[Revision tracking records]
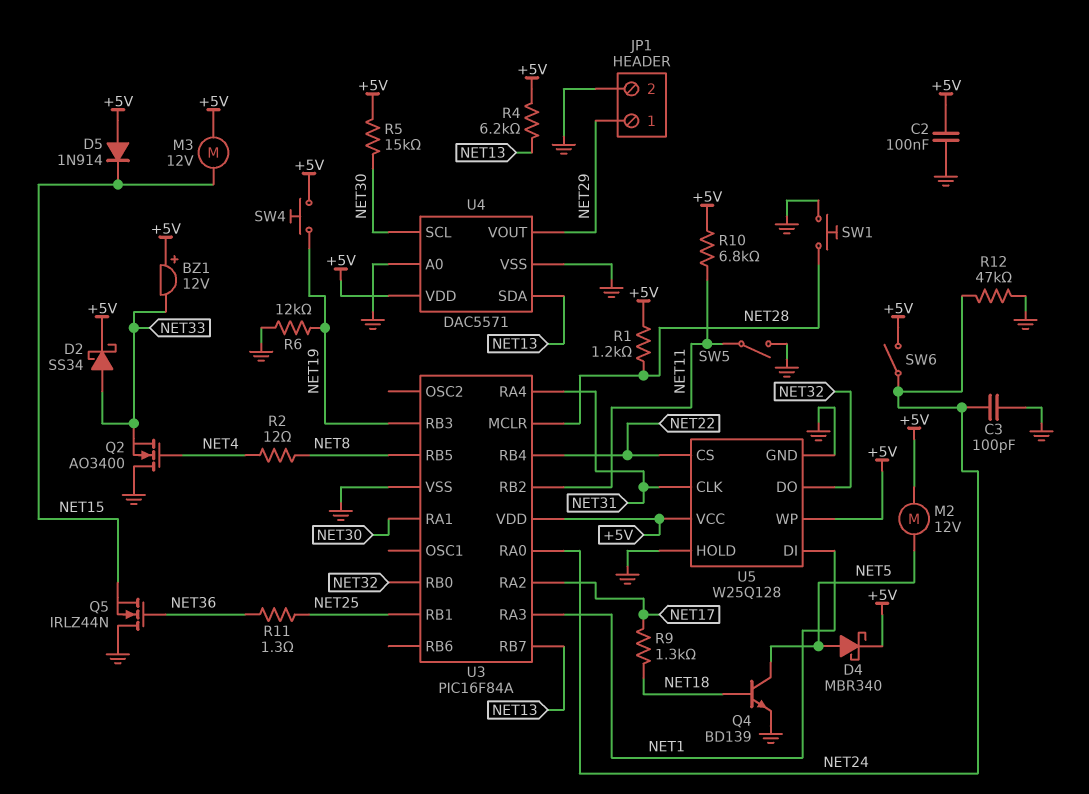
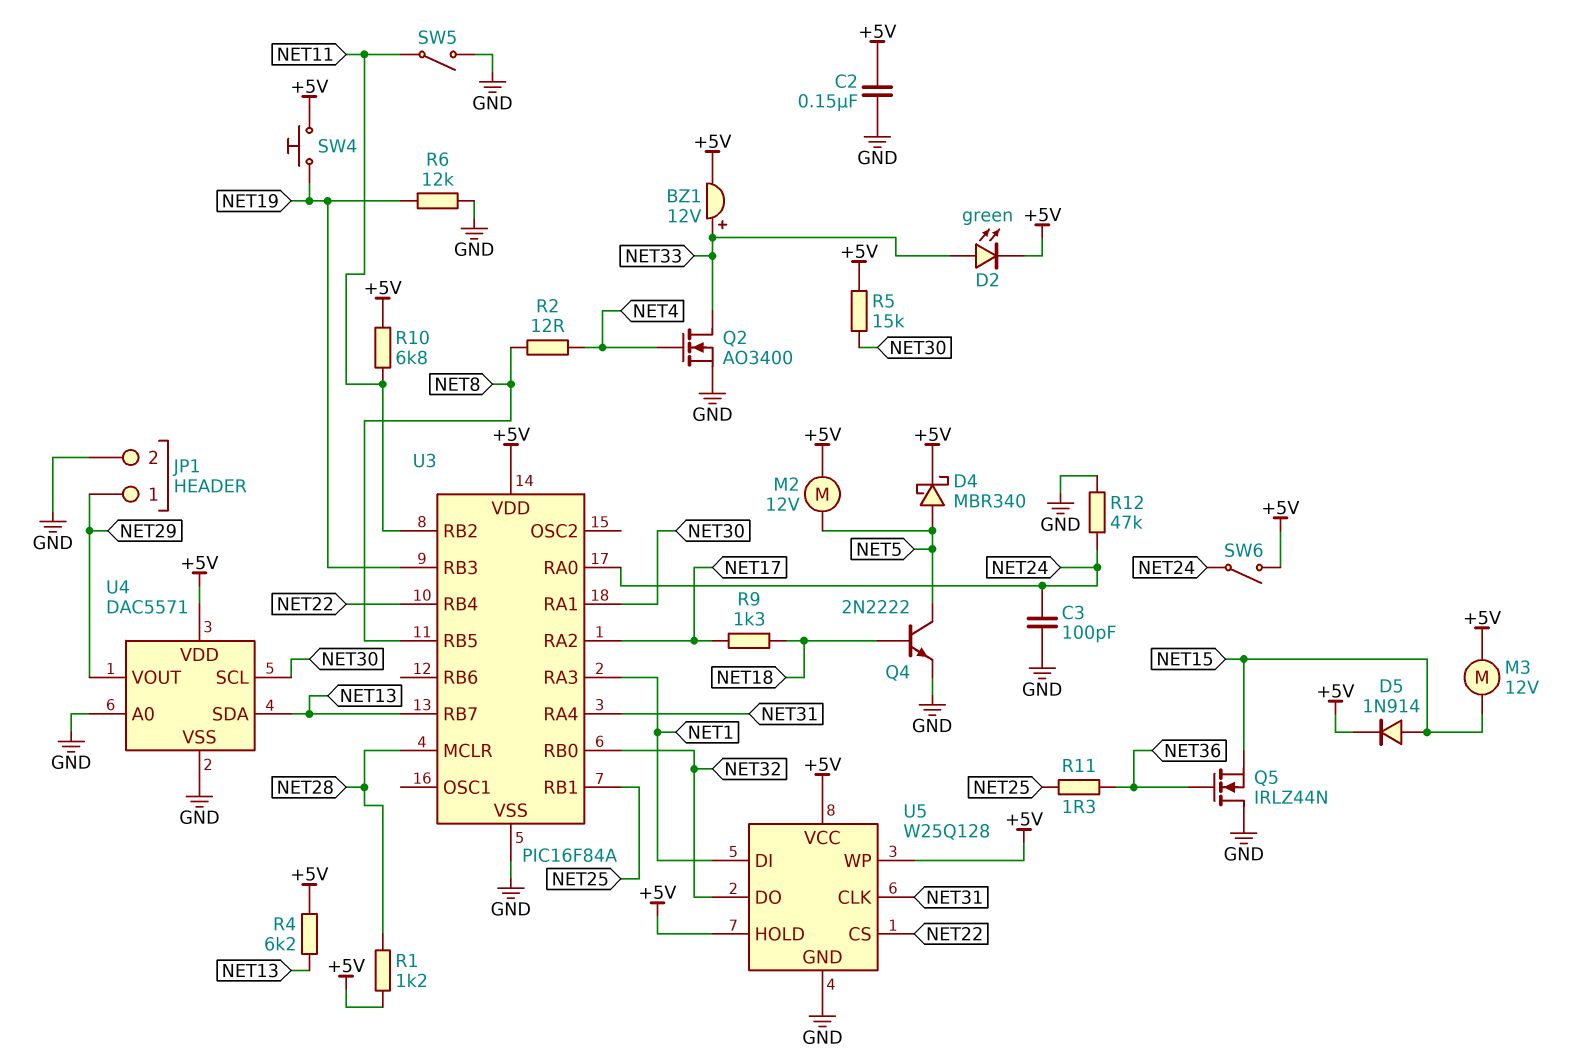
BZ1: buzzer 12V (plus +5V, minus NET33) -> buzzer 12V (plus NET33, minus +5V)
C2: 100nF (+5V, GND) -> 150nF (+5V, GND)
D2: schottky SS34 (A NET33, K +5V) -> LED green (A NET33, K +5V)
D5: diode 1N914 (A +5V, K NET15) -> diode 1N914 (A NET15, K +5V)
Q2: NMOS AO3400 (G NET4, D GND, S NET33) -> NMOS AO3400 (G NET4, D NET33, S GND)
Q4: NPN BD139 (B NET18, C NET5, E GND) -> NPN 2N2222 (B NET18, C NET5, E GND)
SW1: button (GND, NET28) -> none
U5 pin HOLD: GND -> +5V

**TASK**
Leaving out any images, restate every record word for word.

**SOLUTION BELOW**
BZ1: buzzer 12V (plus +5V, minus NET33) -> buzzer 12V (plus NET33, minus +5V)
C2: 100nF (+5V, GND) -> 150nF (+5V, GND)
D2: schottky SS34 (A NET33, K +5V) -> LED green (A NET33, K +5V)
D5: diode 1N914 (A +5V, K NET15) -> diode 1N914 (A NET15, K +5V)
Q2: NMOS AO3400 (G NET4, D GND, S NET33) -> NMOS AO3400 (G NET4, D NET33, S GND)
Q4: NPN BD139 (B NET18, C NET5, E GND) -> NPN 2N2222 (B NET18, C NET5, E GND)
SW1: button (GND, NET28) -> none
U5 pin HOLD: GND -> +5V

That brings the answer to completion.